======== INFORMATION SHOWN
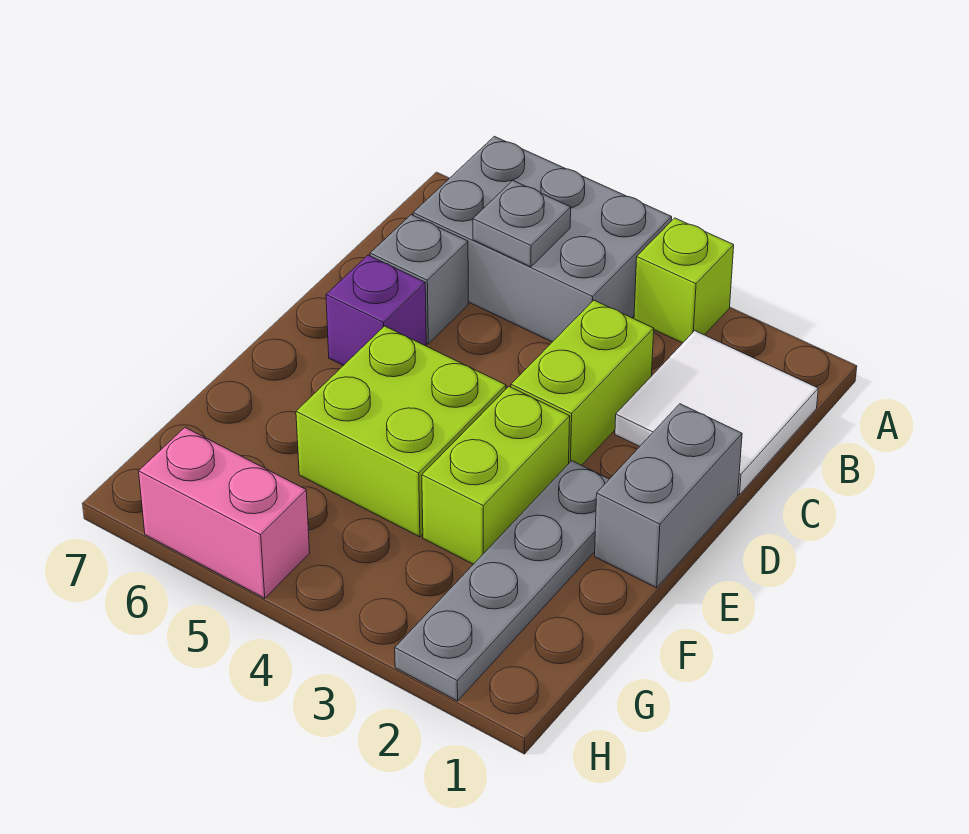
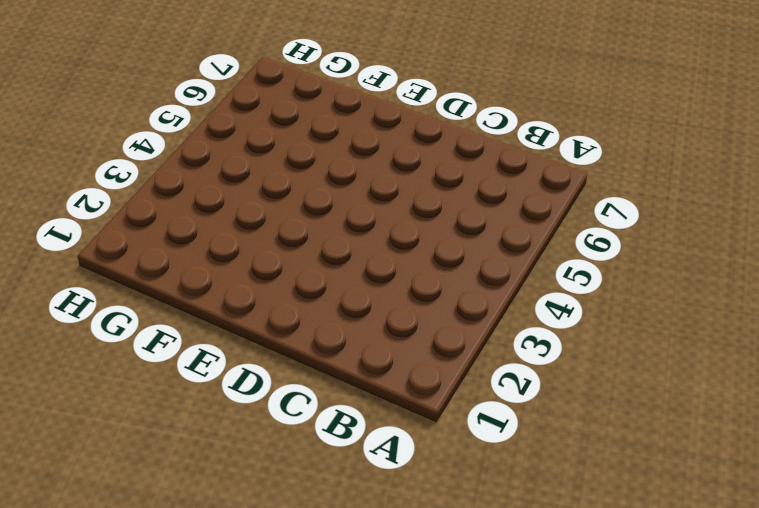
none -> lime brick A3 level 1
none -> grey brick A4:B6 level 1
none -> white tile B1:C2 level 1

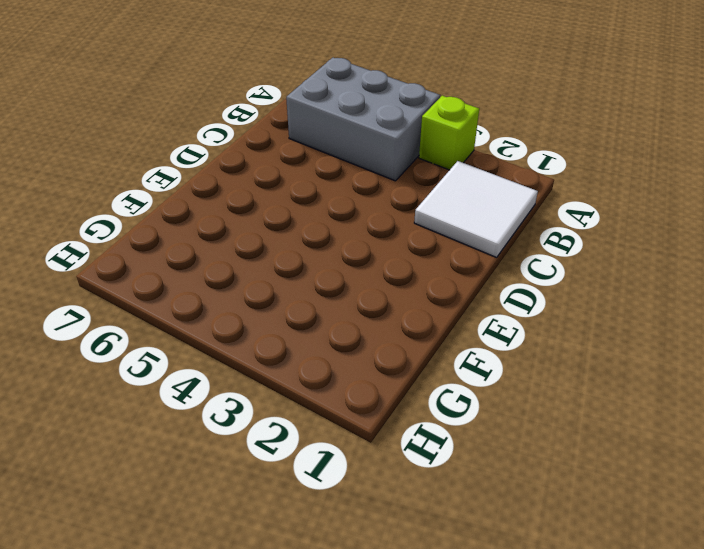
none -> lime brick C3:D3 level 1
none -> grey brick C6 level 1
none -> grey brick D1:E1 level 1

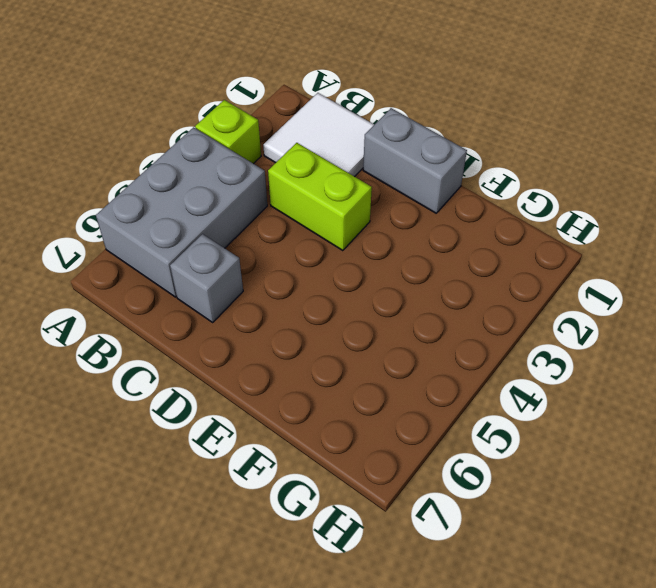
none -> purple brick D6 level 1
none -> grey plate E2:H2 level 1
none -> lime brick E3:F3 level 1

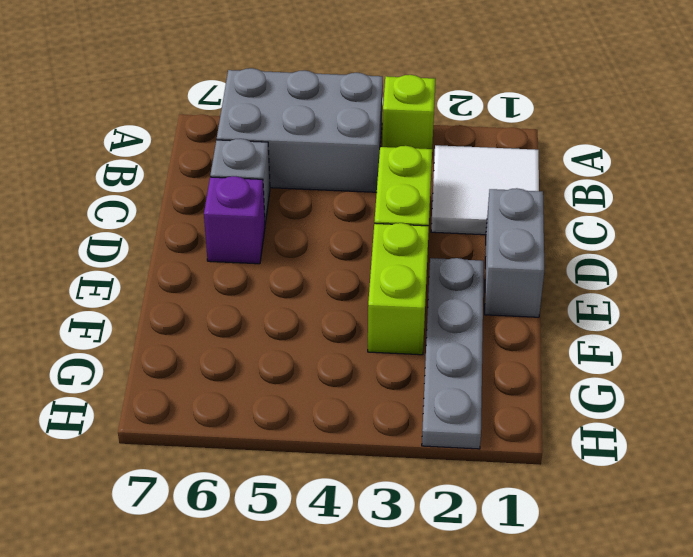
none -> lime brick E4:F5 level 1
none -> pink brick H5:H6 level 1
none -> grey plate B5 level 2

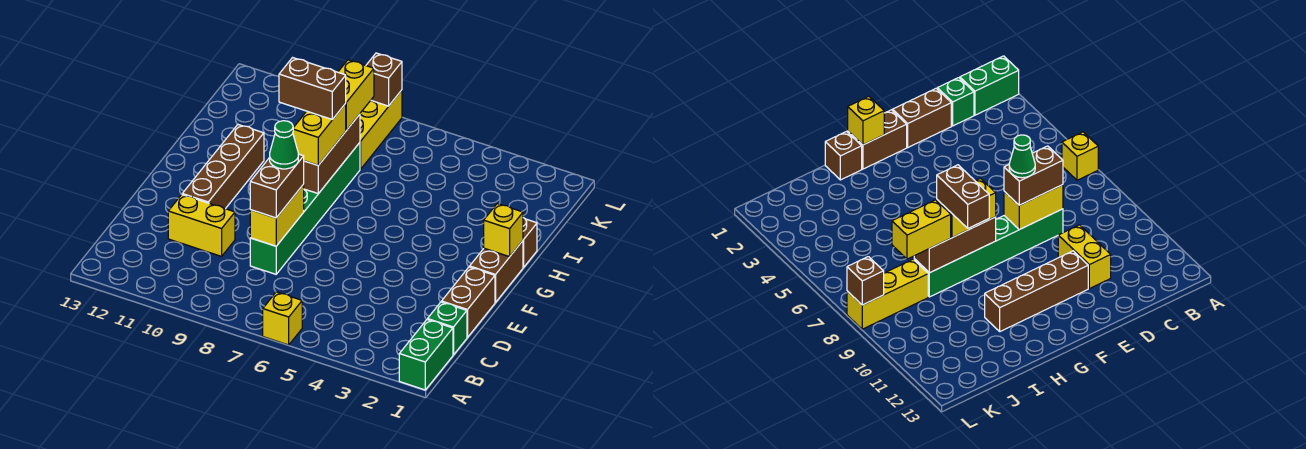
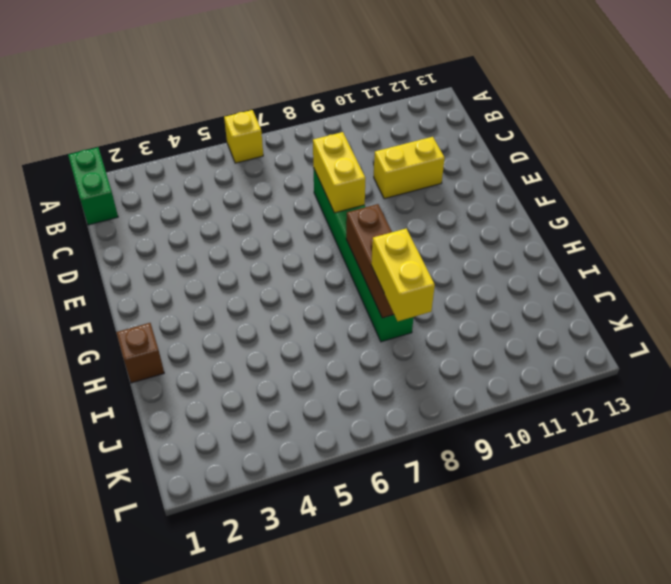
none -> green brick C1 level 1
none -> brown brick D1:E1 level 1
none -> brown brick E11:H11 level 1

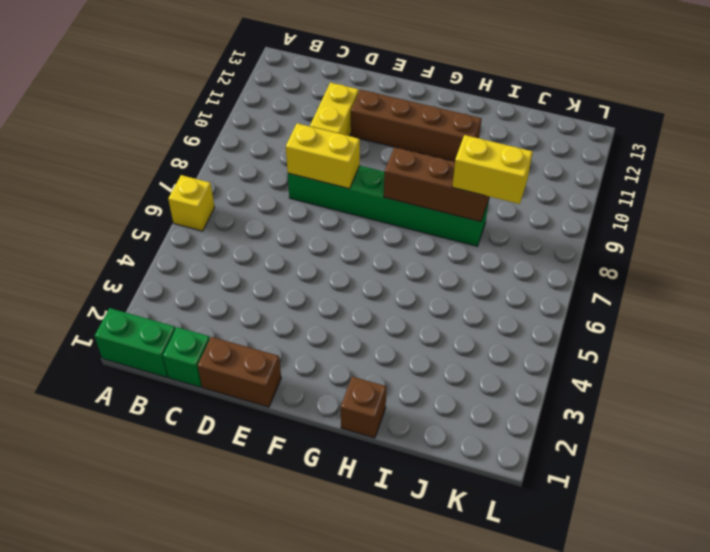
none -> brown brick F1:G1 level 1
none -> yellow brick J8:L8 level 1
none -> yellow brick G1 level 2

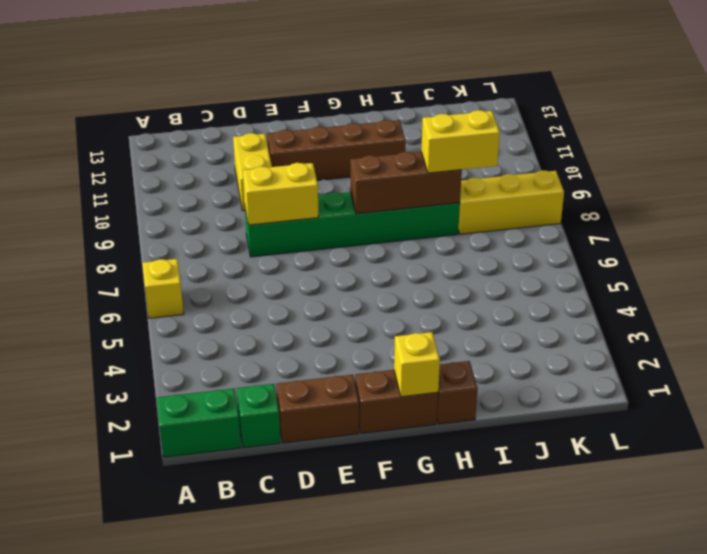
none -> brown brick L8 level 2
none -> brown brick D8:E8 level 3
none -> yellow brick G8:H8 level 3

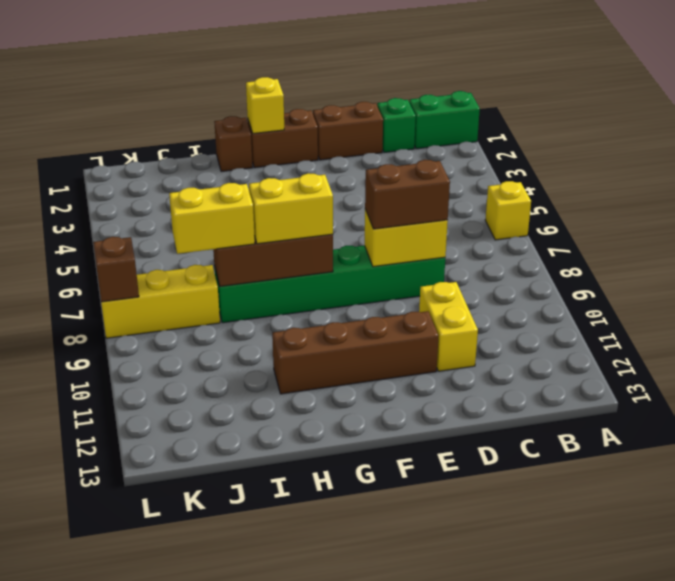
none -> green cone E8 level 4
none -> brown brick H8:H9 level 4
================
■ **TASK DIRECTIONS**
What must be output is the exact run of lines from the one holding "none -> brown brick D8:E8 level 3" through the end of the entries above, both ends included, minus the pictures.

■ **TASK RESPONSE**
none -> brown brick D8:E8 level 3
none -> yellow brick G8:H8 level 3

none -> green cone E8 level 4
none -> brown brick H8:H9 level 4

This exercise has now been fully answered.